§ What to do: Transcribe the line containing "tan brick F5:G6" and every line after it, exactly, through the end of the records.

§ Record extracts:
.....

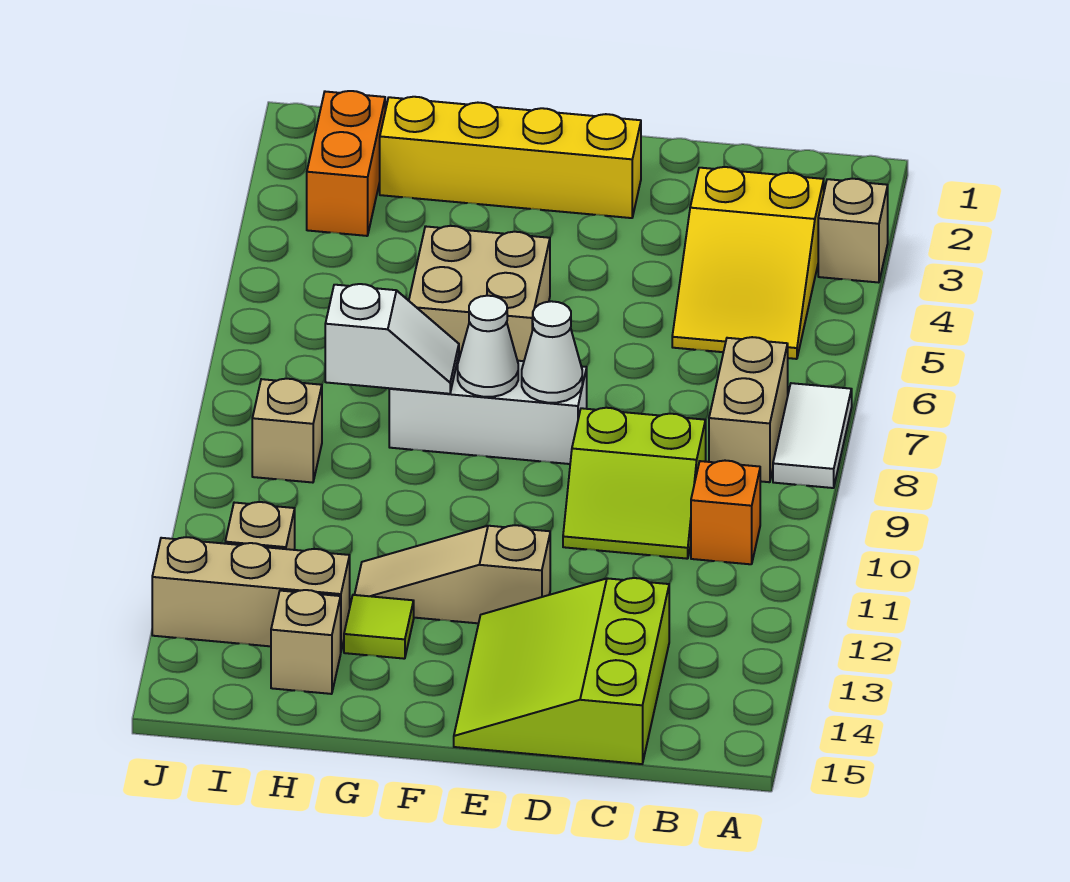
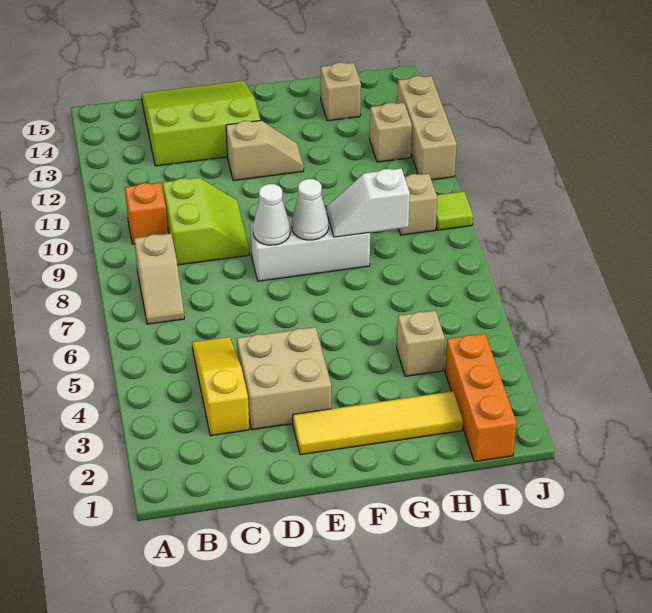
tan brick A3 level 1 -> tan brick H4 level 1
white tile A7:A8 level 1 -> none
yellow slope B3:C5 level 1 top 3 -> yellow slope C3:C5 level 1 top 3
tan brick B7:B8 level 1 -> tan slope B7:B8 level 1 top 8
lime slope C9:D10 level 1 top 9 -> lime slope C9:D10 level 1 top C
lime slope C13:E15 level 1 top C -> lime slope C13:E15 level 1 top 13
yellow brick E2:H2 level 1 -> yellow tile E2:H2 level 1
tan slope E12:G12 level 1 top E -> tan slope E12:F12 level 1 top E
tan brick F5:G6 level 1 -> tan brick D3:E4 level 1
lime tile G13 level 1 -> lime tile J9 level 1
tan brick H13:J13 level 1 -> tan brick J11:J13 level 1
orange brick I2:I3 level 1 -> orange brick I1:I3 level 1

.....

§ Result below:
tan brick F5:G6 level 1 -> tan brick D3:E4 level 1
lime tile G13 level 1 -> lime tile J9 level 1
tan brick H13:J13 level 1 -> tan brick J11:J13 level 1
orange brick I2:I3 level 1 -> orange brick I1:I3 level 1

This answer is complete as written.